→ EXERCISE
Reproduce all of the material below word for word, leaving out the pictures.

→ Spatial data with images
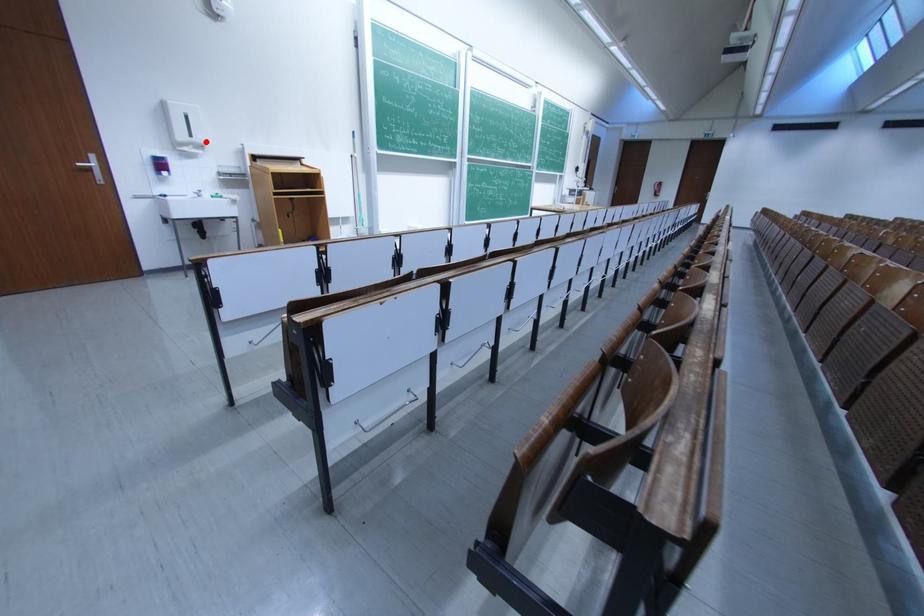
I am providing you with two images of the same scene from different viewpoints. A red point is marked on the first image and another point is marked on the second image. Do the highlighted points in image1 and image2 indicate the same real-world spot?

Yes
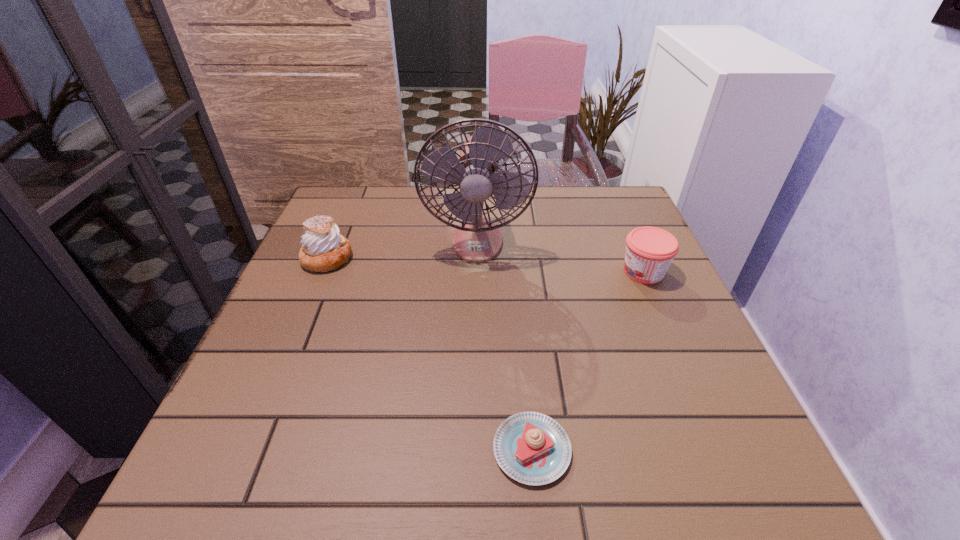
Find the location of a particular element. The height and width of the screenshot is (540, 960). vacant space at the right edge of the desktop is located at coordinates (669, 352).

Identify the location of vacant space at the far left corner. This screenshot has height=540, width=960. (338, 195).

Where is `free space at the near left corner of the desktop`? free space at the near left corner of the desktop is located at coordinates (289, 502).

Where is `vacant area at the far right corner`? This screenshot has width=960, height=540. vacant area at the far right corner is located at coordinates (609, 197).

You are a GUI agent. You are given a task and a screenshot of the screen. Output one action in this format:
    pyautogui.click(x=<x>, y=<y>)
    Task: Click on the empty space that is in between the second shortest object and the taller pastry
    
    Given the screenshot: What is the action you would take?
    pyautogui.click(x=486, y=265)

Where is `free point between the shortest object and the fan`? free point between the shortest object and the fan is located at coordinates (504, 345).

Locate an element on the screen. This screenshot has width=960, height=540. free area in between the tallest object and the jam is located at coordinates (561, 256).

Identify the location of free area in between the second shortest object and the fan. The width and height of the screenshot is (960, 540). (561, 256).

The width and height of the screenshot is (960, 540). In order to click on free space between the nearest object and the fan in this screenshot , I will do click(504, 345).

What are the coordinates of `vacant space that's between the shorter pastry and the third tallest object` in the screenshot? It's located at (588, 361).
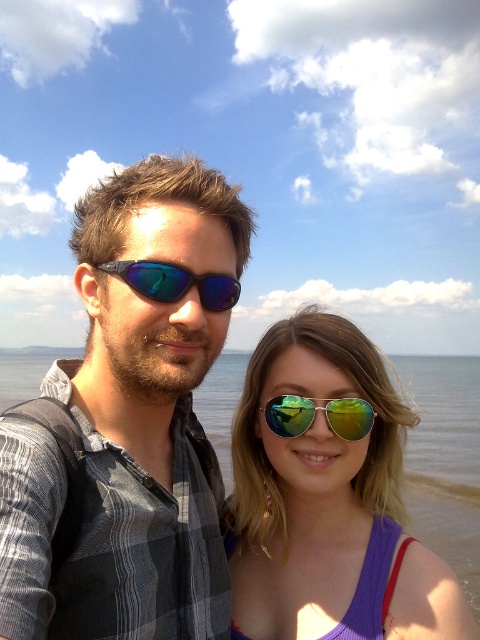
Between matte black sunglasses at center and clear water at center, which one appears on the left side from the viewer's perspective?

Positioned to the left is matte black sunglasses at center.

Can you confirm if matte black sunglasses at center is positioned to the left of clear water at center?

Indeed, matte black sunglasses at center is positioned on the left side of clear water at center.

Which is behind, point (237, 218) or point (429, 467)?

Positioned behind is point (429, 467).

Where is `matte black sunglasses at center`? This screenshot has width=480, height=640. matte black sunglasses at center is located at coordinates (128, 422).

Can you confirm if matte black sunglasses at center is positioned below shiny reflective sunglasses at center?

Incorrect, matte black sunglasses at center is not positioned below shiny reflective sunglasses at center.

Is point (126, 294) closer to viewer compared to point (348, 554)?

That is True.

Image resolution: width=480 pixels, height=640 pixels. Identify the location of matte black sunglasses at center. (128, 422).

You are a GUI agent. You are given a task and a screenshot of the screen. Output one action in this format:
    pyautogui.click(x=<x>, y=<y>)
    Task: Click on the matte black sunglasses at center
    This screenshot has width=480, height=640.
    Given the screenshot: What is the action you would take?
    pyautogui.click(x=128, y=422)

Can you confirm if shiny reflective sunglasses at center is smaller than reflective gold sunglasses at center?

Incorrect, shiny reflective sunglasses at center is not smaller in size than reflective gold sunglasses at center.

Which is behind, point (236, 604) or point (300, 404)?

Point (236, 604)

Identify the location of shiny reflective sunglasses at center. (325, 496).

Where is `shiny reflective sunglasses at center`? shiny reflective sunglasses at center is located at coordinates (325, 496).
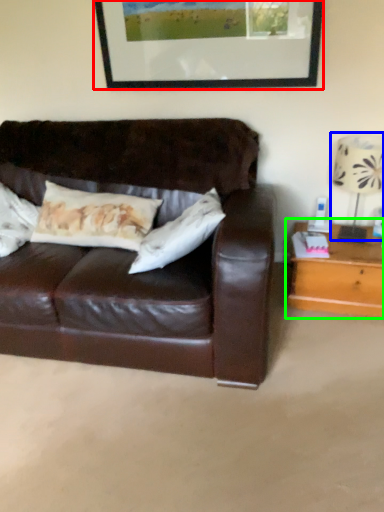
Question: Considering the real-world distances, which object is farthest from picture frame (highlighted by a red box)? table lamp (highlighted by a blue box) or table (highlighted by a green box)?

Choices:
 (A) table lamp
 (B) table

Answer: (B)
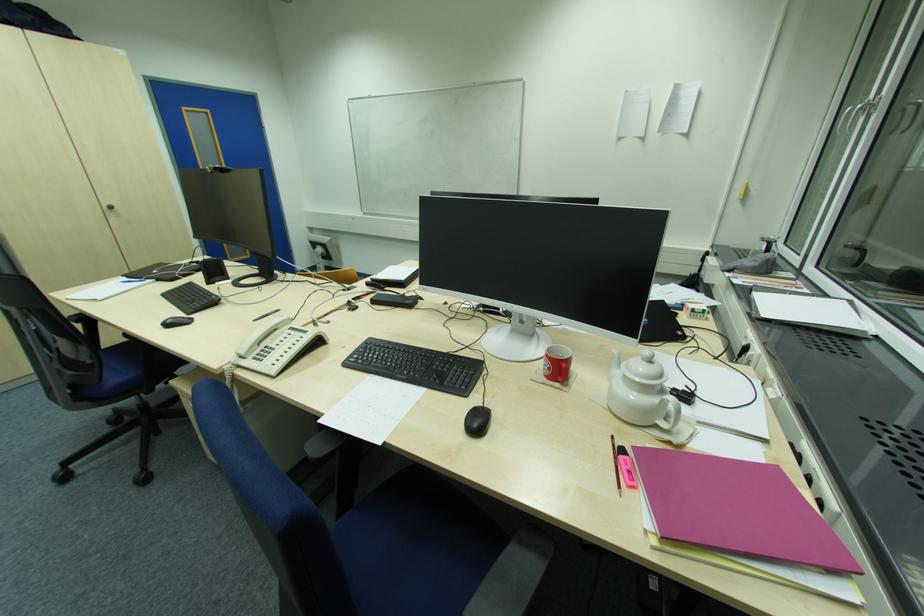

→ REPLY
I am providing you with two images of the same scene from different viewpoints. A red point is marked on the first image and another point is marked on the second image. Do the highlighted points in image1 and image2 indicate the same real-world spot?

Yes
Find the location of a particular element. The height and width of the screenshot is (540, 960). vacant space at the right edge of the desktop is located at coordinates (669, 352).

Identify the location of vacant space at the far left corner. This screenshot has height=540, width=960. (338, 195).

Where is `free space at the near left corner of the desktop`? free space at the near left corner of the desktop is located at coordinates (289, 502).

Where is `vacant area at the far right corner`? This screenshot has width=960, height=540. vacant area at the far right corner is located at coordinates (609, 197).

You are a GUI agent. You are given a task and a screenshot of the screen. Output one action in this format:
    pyautogui.click(x=<x>, y=<y>)
    Task: Click on the empty space that is in between the second shortest object and the taller pastry
    
    Given the screenshot: What is the action you would take?
    pyautogui.click(x=486, y=265)

Where is `free point between the shortest object and the fan`? free point between the shortest object and the fan is located at coordinates (504, 345).

Locate an element on the screen. This screenshot has width=960, height=540. free area in between the tallest object and the jam is located at coordinates (561, 256).

Identify the location of free area in between the second shortest object and the fan. The width and height of the screenshot is (960, 540). (561, 256).

The width and height of the screenshot is (960, 540). In order to click on free space between the nearest object and the fan in this screenshot , I will do click(504, 345).

What are the coordinates of `vacant space that's between the shorter pastry and the third tallest object` in the screenshot? It's located at (588, 361).
Between matte black sunglasses at center and clear water at center, which one appears on the left side from the viewer's perspective?

Positioned to the left is matte black sunglasses at center.

Can you confirm if matte black sunglasses at center is positioned to the left of clear water at center?

Indeed, matte black sunglasses at center is positioned on the left side of clear water at center.

Which is behind, point (237, 218) or point (429, 467)?

Positioned behind is point (429, 467).

Where is `matte black sunglasses at center`? This screenshot has width=480, height=640. matte black sunglasses at center is located at coordinates (128, 422).

Can you confirm if matte black sunglasses at center is positioned below shiny reflective sunglasses at center?

Incorrect, matte black sunglasses at center is not positioned below shiny reflective sunglasses at center.

Is point (126, 294) closer to viewer compared to point (348, 554)?

That is True.

Image resolution: width=480 pixels, height=640 pixels. Identify the location of matte black sunglasses at center. (128, 422).

You are a GUI agent. You are given a task and a screenshot of the screen. Output one action in this format:
    pyautogui.click(x=<x>, y=<y>)
    Task: Click on the matte black sunglasses at center
    This screenshot has width=480, height=640.
    Given the screenshot: What is the action you would take?
    pyautogui.click(x=128, y=422)

Can you confirm if shiny reflective sunglasses at center is smaller than reflective gold sunglasses at center?

Incorrect, shiny reflective sunglasses at center is not smaller in size than reflective gold sunglasses at center.

Which is behind, point (236, 604) or point (300, 404)?

Point (236, 604)

Identify the location of shiny reflective sunglasses at center. (325, 496).

Where is `shiny reflective sunglasses at center`? shiny reflective sunglasses at center is located at coordinates (325, 496).
Question: Considering the real-world distances, which object is farthest from picture frame (highlighted by a red box)? table lamp (highlighted by a blue box) or table (highlighted by a green box)?

Choices:
 (A) table lamp
 (B) table

Answer: (B)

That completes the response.